◆ Input
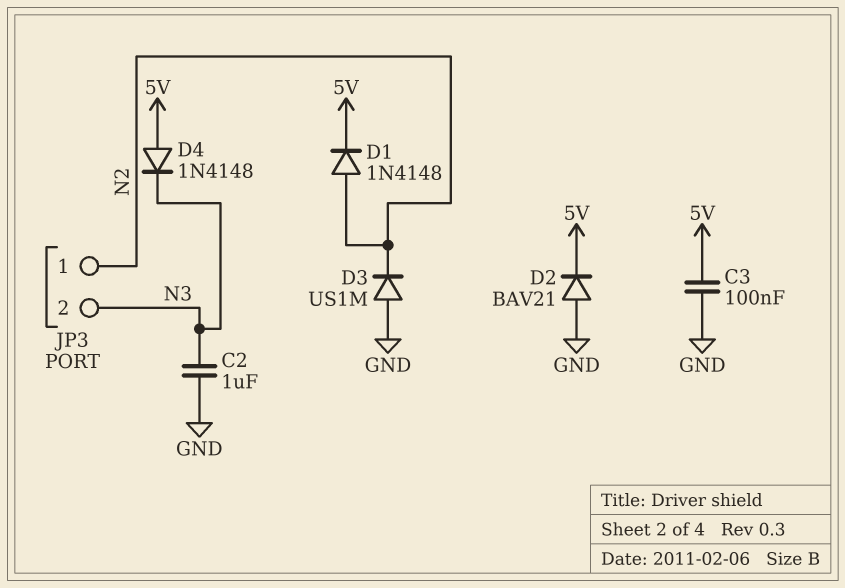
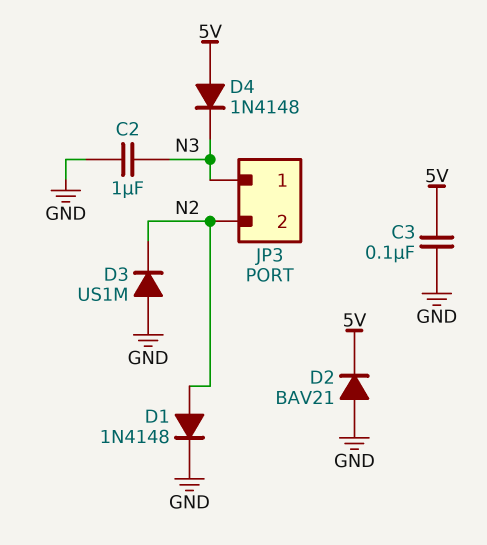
D1: diode 1N4148 (A N2, K 5V) -> diode 1N4148 (A N2, K GND)
JP3 pin 1: N2 -> N3
JP3 pin 2: N3 -> N2

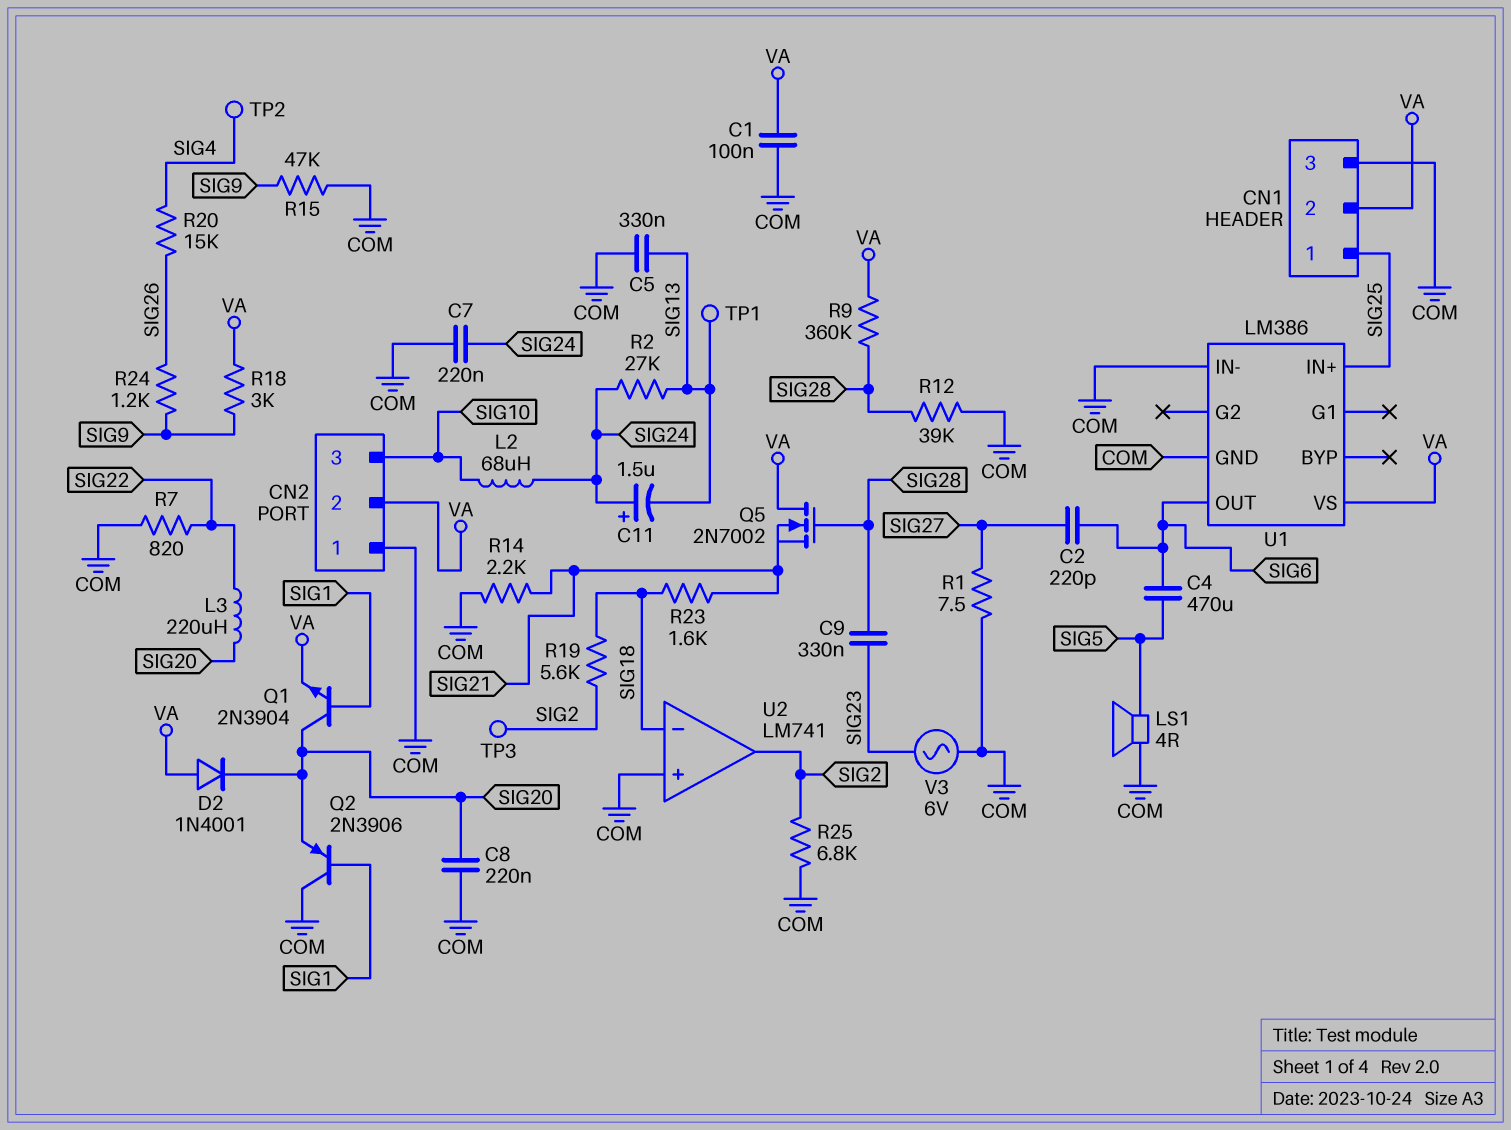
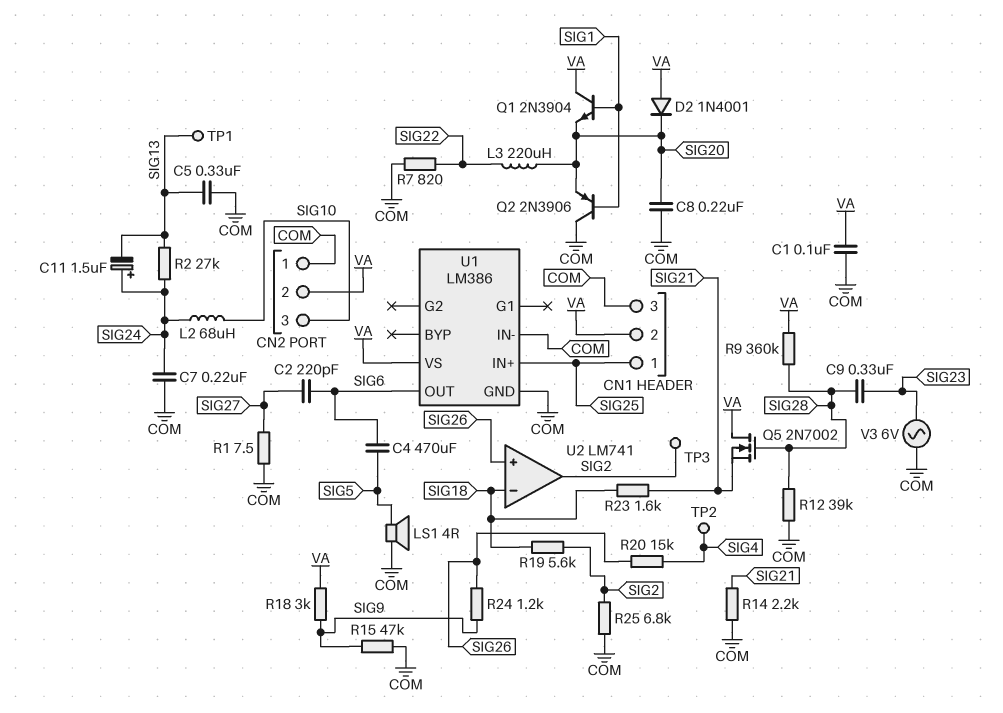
Q1: NPN 2N3904 (B SIG1, C SIG20, E VA) -> NPN 2N3904 (B SIG1, C VA, E SIG20)
U2 pin in+: COM -> SIG26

◆ Problem to solve
Using the data above, print every line exactly, omitting pictures.

◆ Solution for this task
D1: diode 1N4148 (A N2, K 5V) -> diode 1N4148 (A N2, K GND)
JP3 pin 1: N2 -> N3
JP3 pin 2: N3 -> N2

Q1: NPN 2N3904 (B SIG1, C SIG20, E VA) -> NPN 2N3904 (B SIG1, C VA, E SIG20)
U2 pin in+: COM -> SIG26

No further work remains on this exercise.